**Exercise**
For each line in the records that contains "dumbbell", make a copy.

--- Supplied data Enclosed Below ---

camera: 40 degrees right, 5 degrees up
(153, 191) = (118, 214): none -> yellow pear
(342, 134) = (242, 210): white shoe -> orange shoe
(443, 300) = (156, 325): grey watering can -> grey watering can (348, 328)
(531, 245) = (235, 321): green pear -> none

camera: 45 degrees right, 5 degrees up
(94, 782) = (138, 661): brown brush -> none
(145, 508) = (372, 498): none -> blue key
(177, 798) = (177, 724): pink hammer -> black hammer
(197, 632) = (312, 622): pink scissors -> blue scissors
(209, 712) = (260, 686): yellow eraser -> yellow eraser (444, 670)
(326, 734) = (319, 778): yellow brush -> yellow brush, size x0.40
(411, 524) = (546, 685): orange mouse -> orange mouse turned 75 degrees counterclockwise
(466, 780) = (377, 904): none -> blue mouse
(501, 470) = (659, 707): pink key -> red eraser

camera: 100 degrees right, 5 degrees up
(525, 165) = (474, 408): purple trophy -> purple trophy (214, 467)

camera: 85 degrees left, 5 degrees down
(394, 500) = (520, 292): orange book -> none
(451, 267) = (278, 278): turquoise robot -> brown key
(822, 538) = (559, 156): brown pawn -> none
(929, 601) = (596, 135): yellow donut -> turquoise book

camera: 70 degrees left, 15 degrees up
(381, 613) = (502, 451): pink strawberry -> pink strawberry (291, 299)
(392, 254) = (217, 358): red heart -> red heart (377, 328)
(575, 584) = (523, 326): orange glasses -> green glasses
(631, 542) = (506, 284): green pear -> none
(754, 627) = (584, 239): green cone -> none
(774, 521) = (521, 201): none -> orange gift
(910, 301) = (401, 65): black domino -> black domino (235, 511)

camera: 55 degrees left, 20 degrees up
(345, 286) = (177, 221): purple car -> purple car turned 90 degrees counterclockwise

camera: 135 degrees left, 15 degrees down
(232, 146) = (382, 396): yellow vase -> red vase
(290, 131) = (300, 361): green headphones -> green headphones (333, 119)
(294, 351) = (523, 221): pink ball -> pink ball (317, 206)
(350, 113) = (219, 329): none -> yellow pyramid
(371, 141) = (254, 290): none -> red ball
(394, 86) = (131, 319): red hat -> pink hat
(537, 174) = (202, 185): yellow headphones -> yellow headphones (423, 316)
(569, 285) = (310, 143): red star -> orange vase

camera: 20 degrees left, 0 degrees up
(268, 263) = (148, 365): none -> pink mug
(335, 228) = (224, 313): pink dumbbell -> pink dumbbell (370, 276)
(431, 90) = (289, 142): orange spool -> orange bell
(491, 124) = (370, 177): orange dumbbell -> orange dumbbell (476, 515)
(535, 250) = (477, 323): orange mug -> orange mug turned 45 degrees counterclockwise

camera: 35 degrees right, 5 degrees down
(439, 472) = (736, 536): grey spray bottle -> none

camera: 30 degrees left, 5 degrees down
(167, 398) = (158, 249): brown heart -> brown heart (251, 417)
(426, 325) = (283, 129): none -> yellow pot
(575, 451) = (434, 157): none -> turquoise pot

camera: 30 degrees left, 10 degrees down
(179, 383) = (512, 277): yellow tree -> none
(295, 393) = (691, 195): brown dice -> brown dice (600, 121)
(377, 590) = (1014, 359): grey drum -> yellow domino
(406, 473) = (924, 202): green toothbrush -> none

--- End of Enclosed Supplied data ---

**Exercise response**
(335, 228) = (224, 313): pink dumbbell -> pink dumbbell (370, 276)
(491, 124) = (370, 177): orange dumbbell -> orange dumbbell (476, 515)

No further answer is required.